INFORMATION SHOWN:
◆ ◆ ◆ ◆ ◆ ◆ ◆

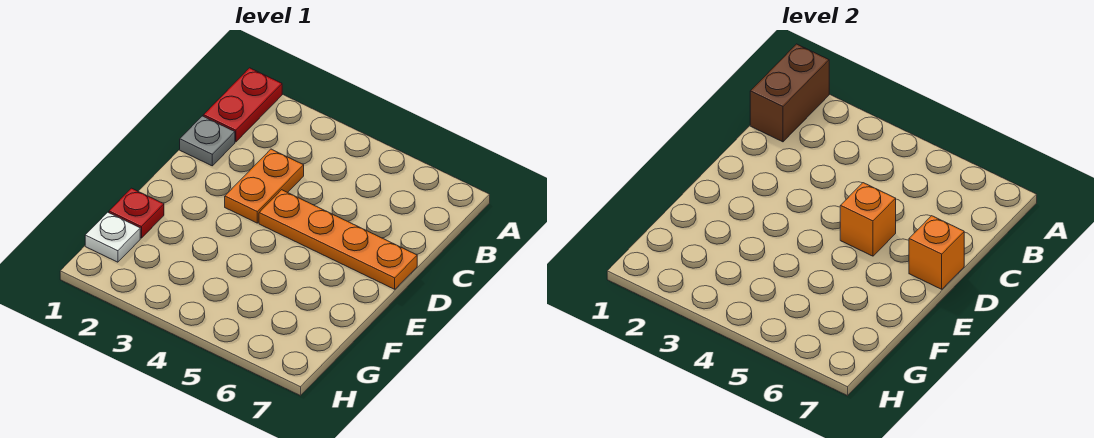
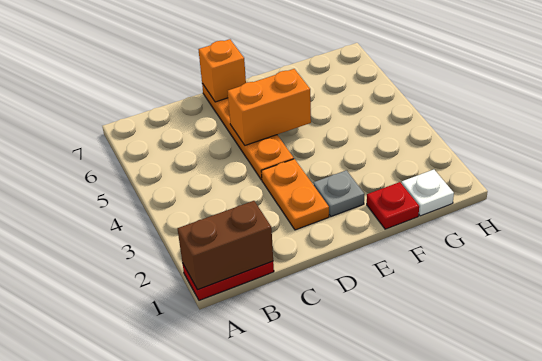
grey plate C1 level 1 -> grey plate E2 level 1
orange plate C3:D3 level 1 -> orange plate D2:D3 level 1
orange brick D5 level 2 -> orange brick D5:E5 level 2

◆ ◆ ◆ ◆ ◆ ◆ ◆

WORK REQUEST:
Using the listing above, state the count of lines that include "plate" and nothing else.

RESPONSE BOX:
2